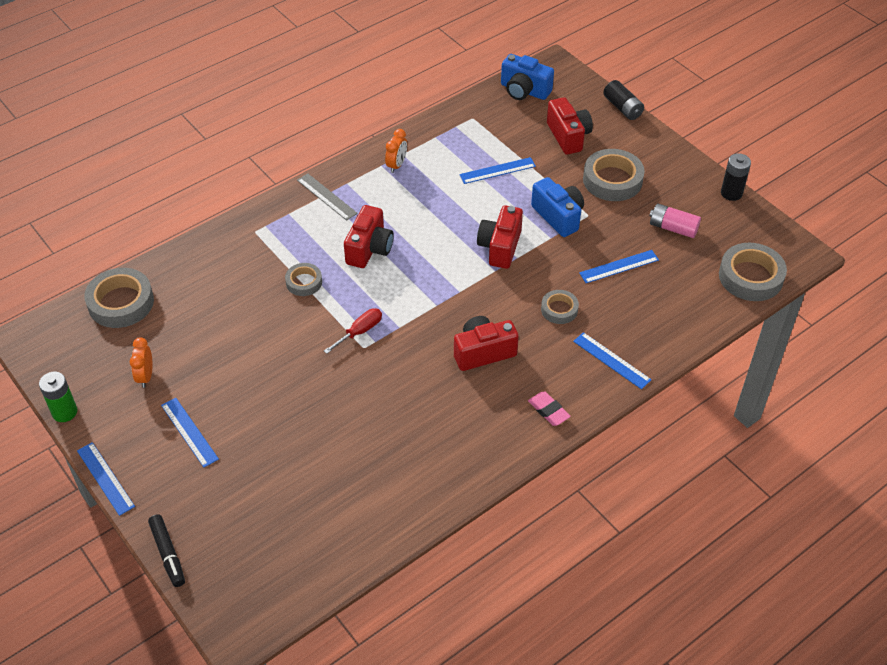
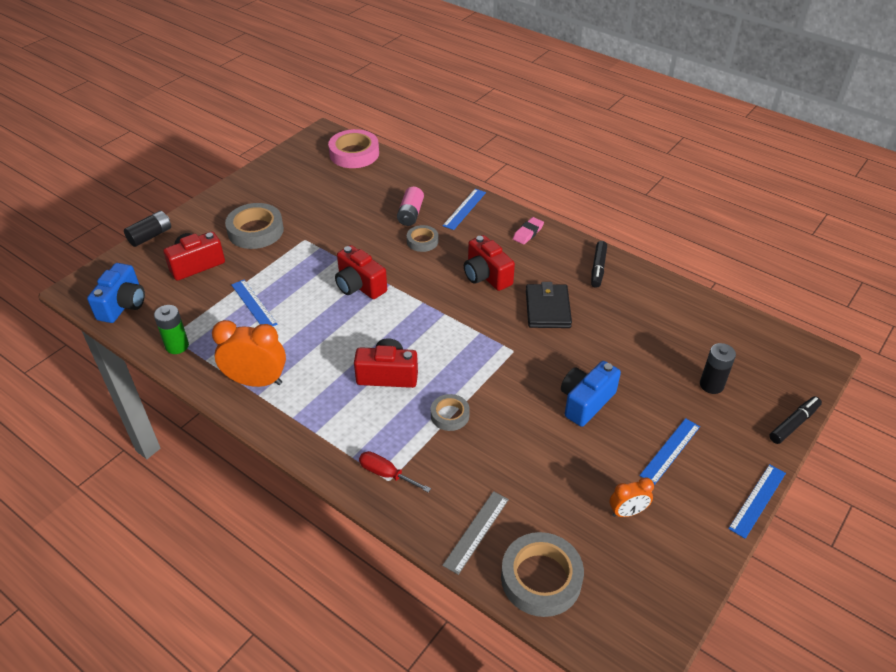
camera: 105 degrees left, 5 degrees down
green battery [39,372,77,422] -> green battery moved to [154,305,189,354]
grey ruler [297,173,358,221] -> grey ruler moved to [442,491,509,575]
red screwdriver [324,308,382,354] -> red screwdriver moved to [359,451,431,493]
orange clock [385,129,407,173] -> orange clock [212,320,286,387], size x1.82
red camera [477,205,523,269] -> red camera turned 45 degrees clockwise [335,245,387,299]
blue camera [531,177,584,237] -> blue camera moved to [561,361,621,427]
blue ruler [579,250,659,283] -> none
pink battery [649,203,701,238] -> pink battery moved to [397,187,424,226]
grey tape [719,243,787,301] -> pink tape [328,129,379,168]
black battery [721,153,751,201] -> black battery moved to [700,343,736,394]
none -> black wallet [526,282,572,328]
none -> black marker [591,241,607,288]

------------------------

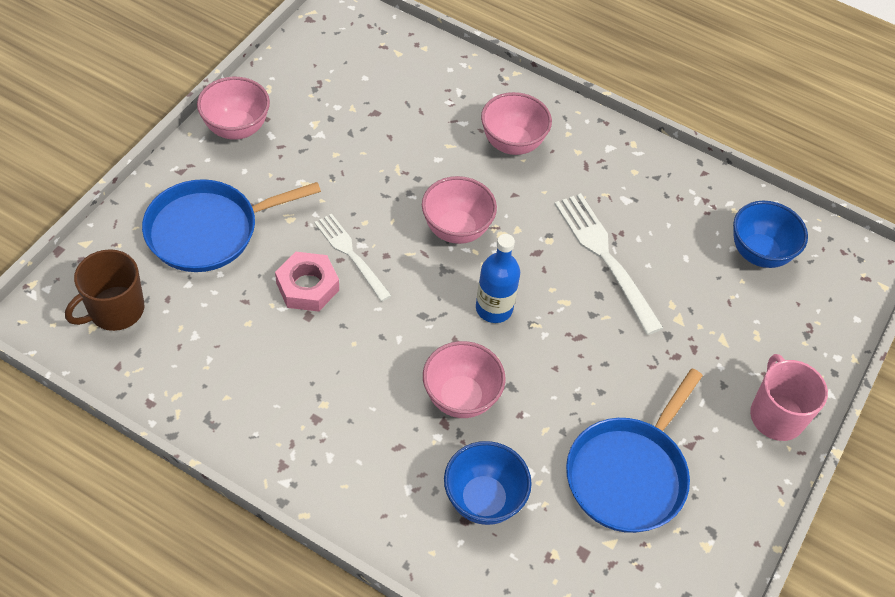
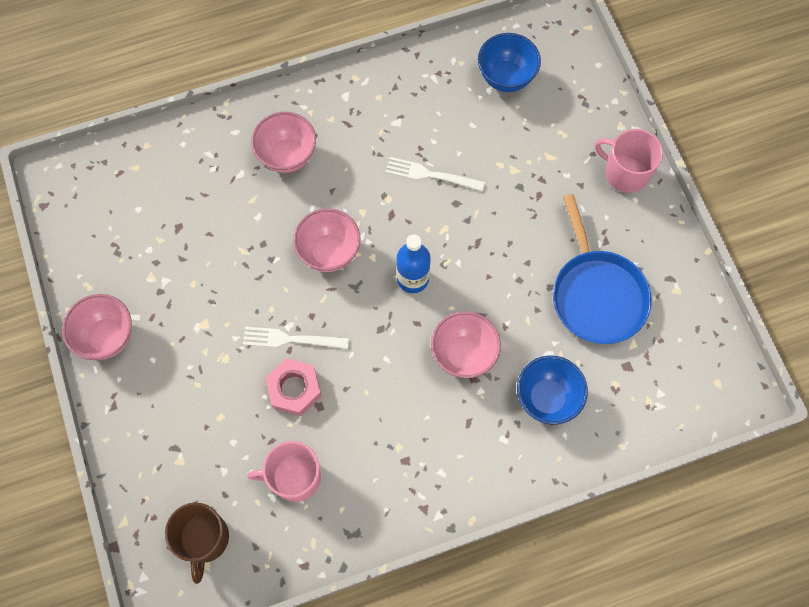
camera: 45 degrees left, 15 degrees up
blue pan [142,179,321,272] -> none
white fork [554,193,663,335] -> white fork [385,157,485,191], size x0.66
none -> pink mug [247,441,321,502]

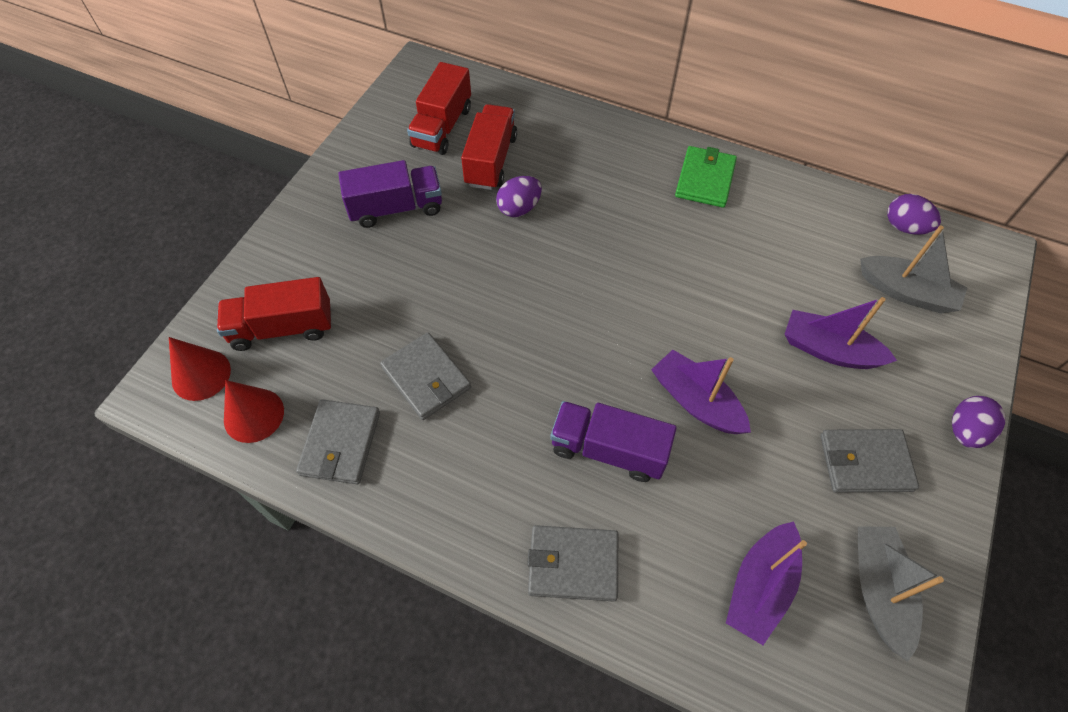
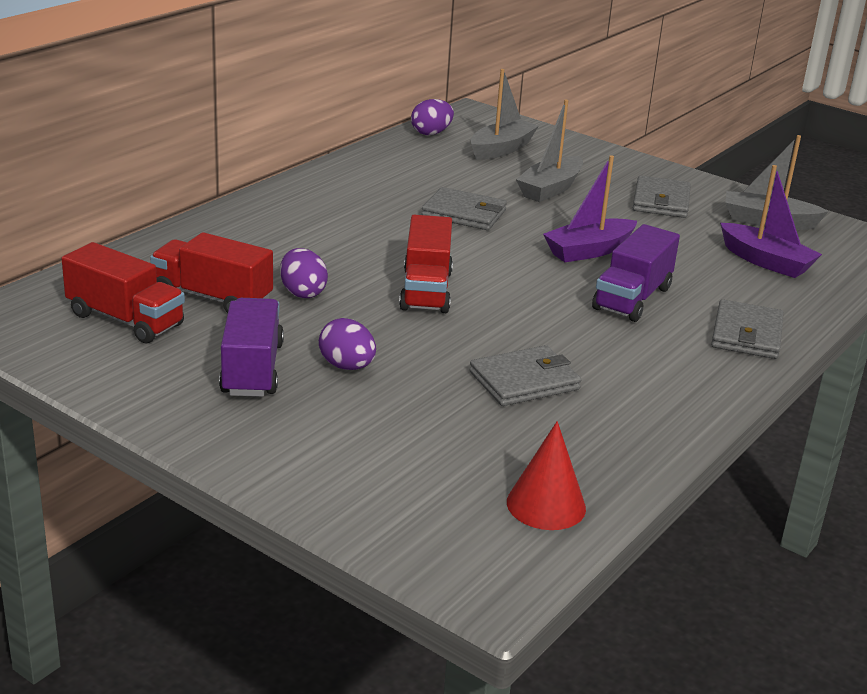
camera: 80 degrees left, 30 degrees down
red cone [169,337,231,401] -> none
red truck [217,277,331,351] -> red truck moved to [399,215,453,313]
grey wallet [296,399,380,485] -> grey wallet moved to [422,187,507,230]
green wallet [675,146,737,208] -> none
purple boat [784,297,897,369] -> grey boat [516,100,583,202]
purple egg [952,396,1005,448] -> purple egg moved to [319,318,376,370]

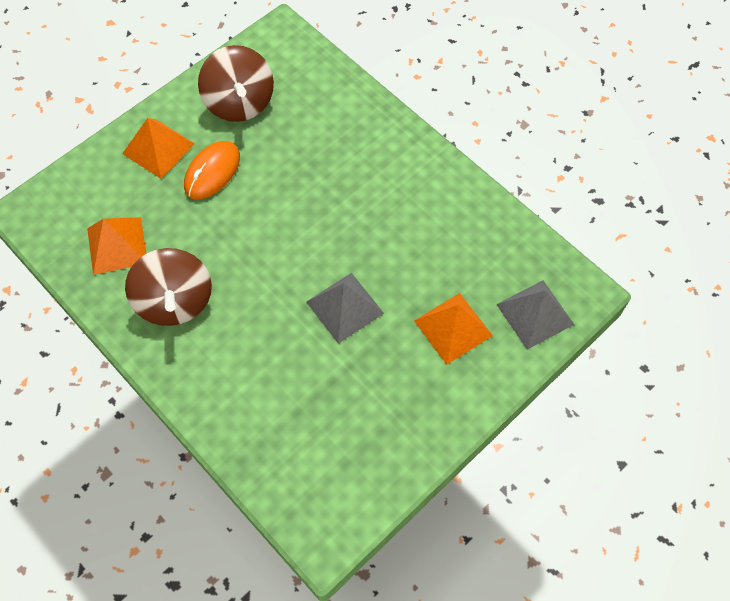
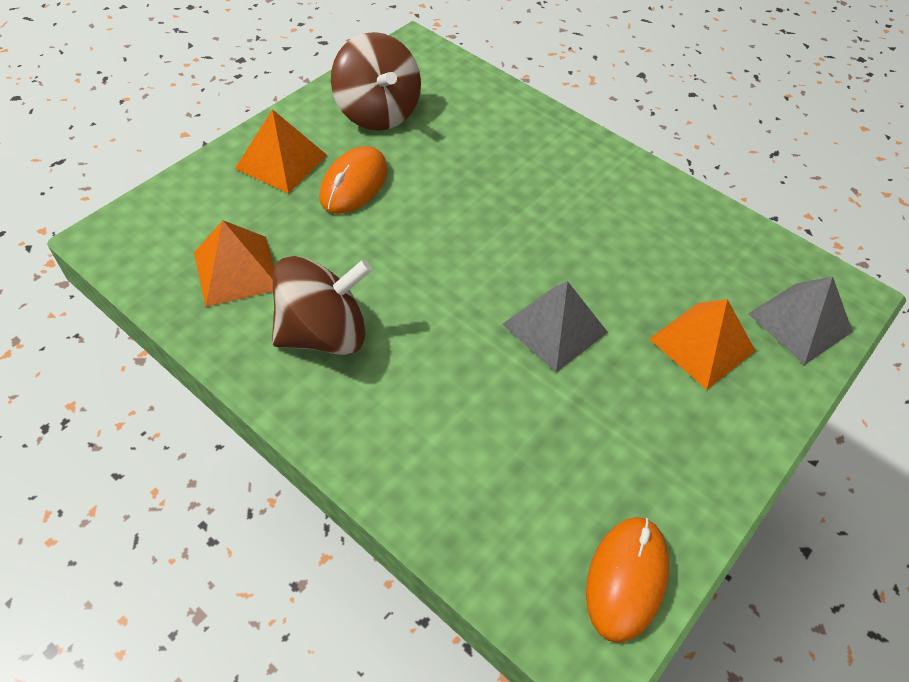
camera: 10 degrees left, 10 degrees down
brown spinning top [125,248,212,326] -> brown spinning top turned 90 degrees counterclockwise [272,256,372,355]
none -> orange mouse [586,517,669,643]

------------------------

- INSTRUCTIONS TO FOLLOW -
All lines above starting at the one with "green wallet [675,146,737,208] -> none" and ending at the one with "none -> orange mouse [586,517,669,643]", inclusive, are to be printed again exactly, with the pictures left out.

- ANSWER SPACE -
green wallet [675,146,737,208] -> none
purple boat [784,297,897,369] -> grey boat [516,100,583,202]
purple egg [952,396,1005,448] -> purple egg moved to [319,318,376,370]

camera: 10 degrees left, 10 degrees down
brown spinning top [125,248,212,326] -> brown spinning top turned 90 degrees counterclockwise [272,256,372,355]
none -> orange mouse [586,517,669,643]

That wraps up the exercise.